How to complete this task
Reproduce exactly the lines below from the one containing "(511, 230) = (265, 156): brown" through the one containing "(579, 526) = (577, 129): black", including both, and nothing else.

Data for analysis

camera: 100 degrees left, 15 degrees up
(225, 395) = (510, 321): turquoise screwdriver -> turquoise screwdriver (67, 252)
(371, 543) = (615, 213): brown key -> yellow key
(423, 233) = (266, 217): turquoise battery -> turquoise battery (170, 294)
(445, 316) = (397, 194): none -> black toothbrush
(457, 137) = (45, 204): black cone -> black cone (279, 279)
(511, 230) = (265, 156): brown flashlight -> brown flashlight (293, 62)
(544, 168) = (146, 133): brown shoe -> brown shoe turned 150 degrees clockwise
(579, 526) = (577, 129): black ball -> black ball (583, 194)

* * *

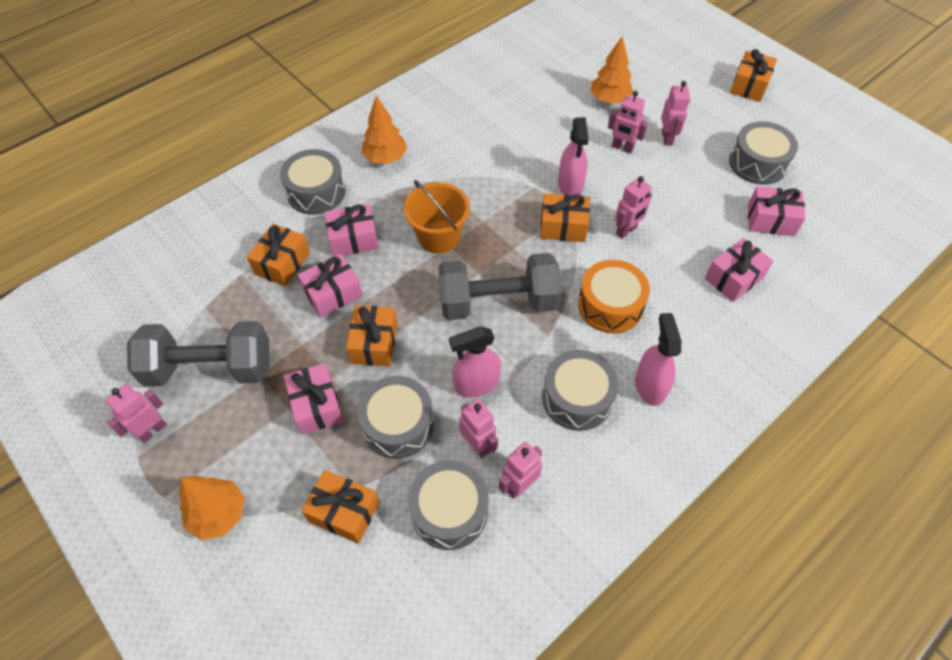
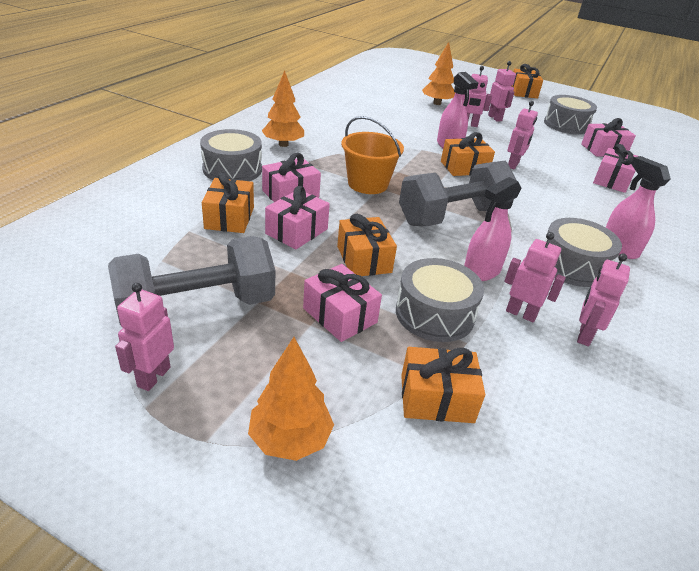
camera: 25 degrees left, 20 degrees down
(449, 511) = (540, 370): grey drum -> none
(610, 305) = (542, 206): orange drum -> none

...

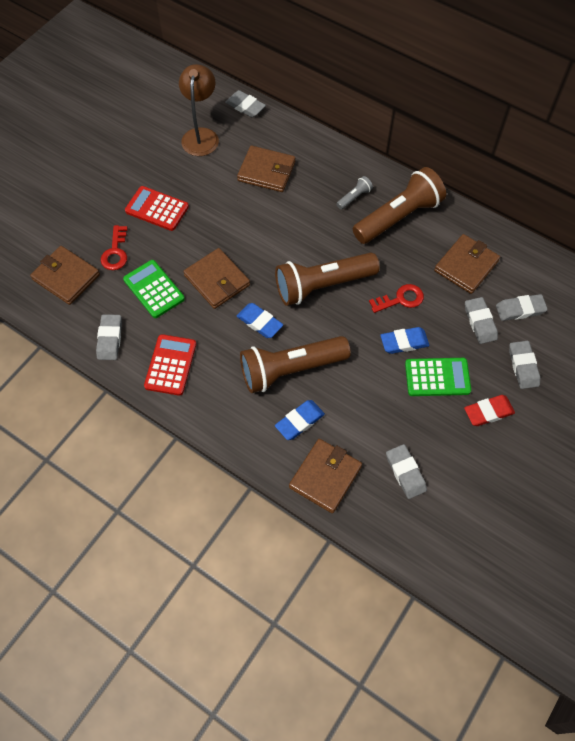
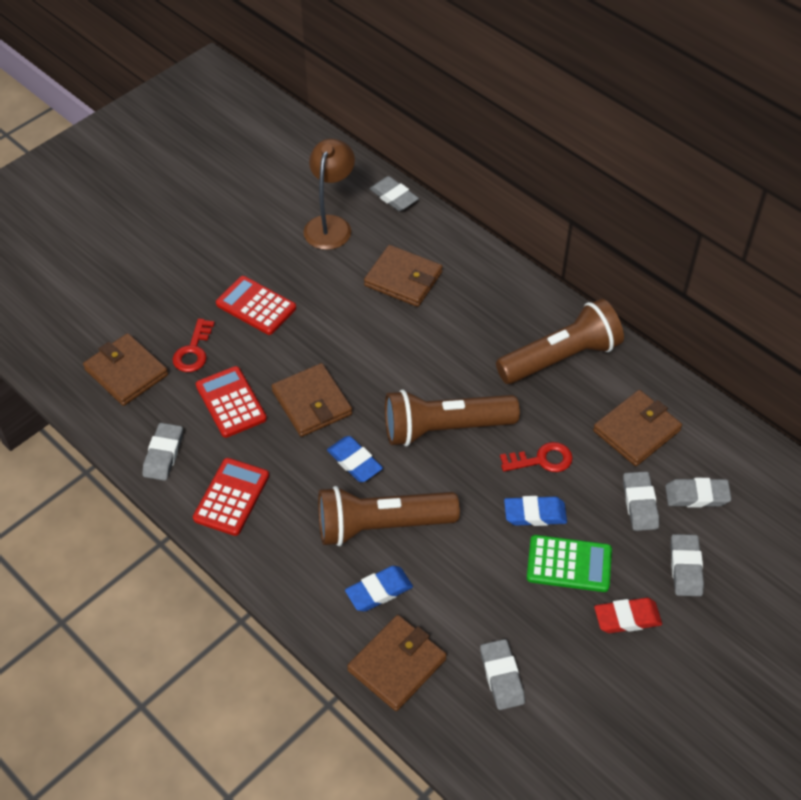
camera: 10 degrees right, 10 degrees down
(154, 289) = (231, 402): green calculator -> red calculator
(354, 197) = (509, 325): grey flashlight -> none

Task output
(511, 230) = (265, 156): brown flashlight -> brown flashlight (293, 62)
(544, 168) = (146, 133): brown shoe -> brown shoe turned 150 degrees clockwise
(579, 526) = (577, 129): black ball -> black ball (583, 194)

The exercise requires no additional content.